## Dataset records
- Opening Delimiter -

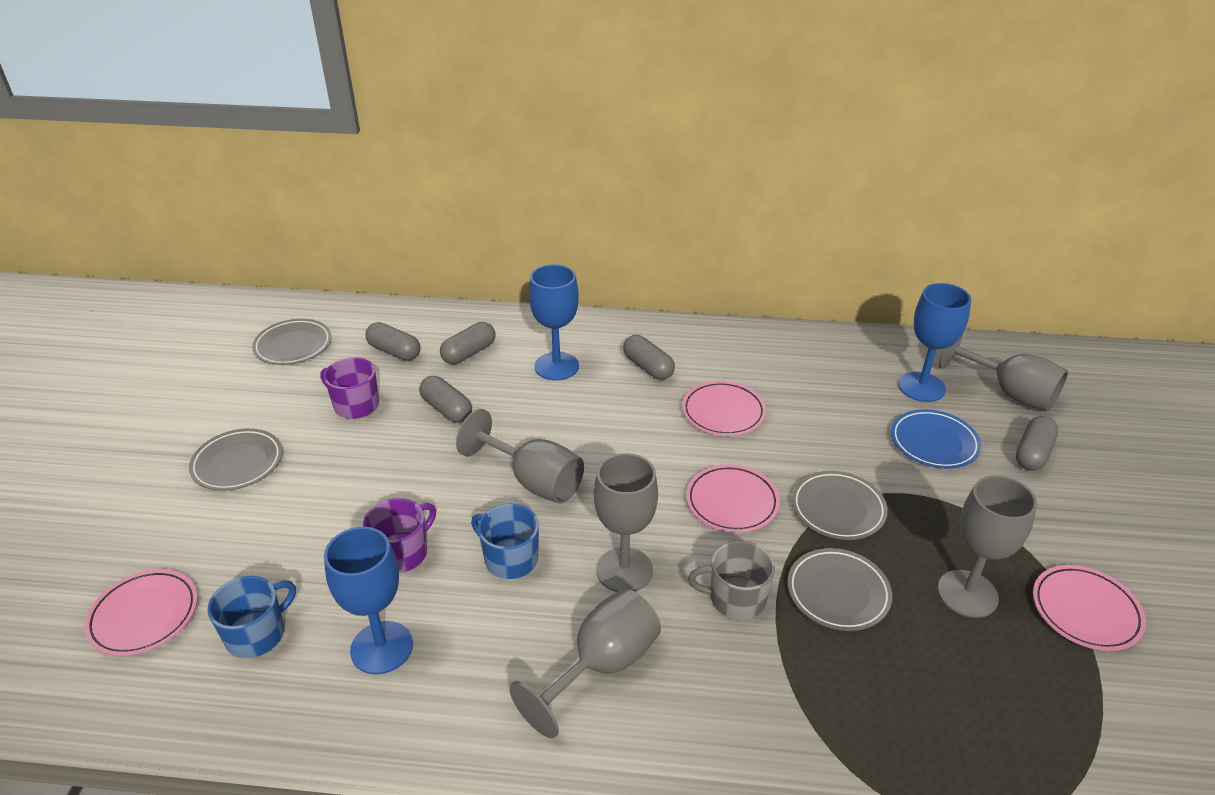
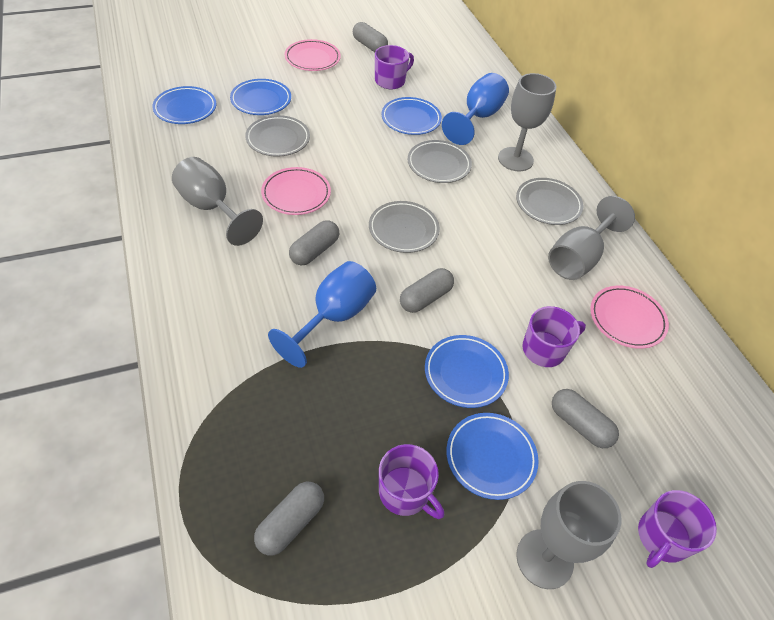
blue goblet: 3 -> 2
blue mug: 2 -> 0
blue plate: 1 -> 5
grey goblet: 5 -> 4
grey mug: 1 -> 0
pink plate: 4 -> 3
purple mug: 2 -> 4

- Closing Delimiter -

## Problem details
Once the pictures have been removed, reproduce each line of the material above exactly.

## Response to the exercise
blue goblet: 3 -> 2
blue mug: 2 -> 0
blue plate: 1 -> 5
grey goblet: 5 -> 4
grey mug: 1 -> 0
pink plate: 4 -> 3
purple mug: 2 -> 4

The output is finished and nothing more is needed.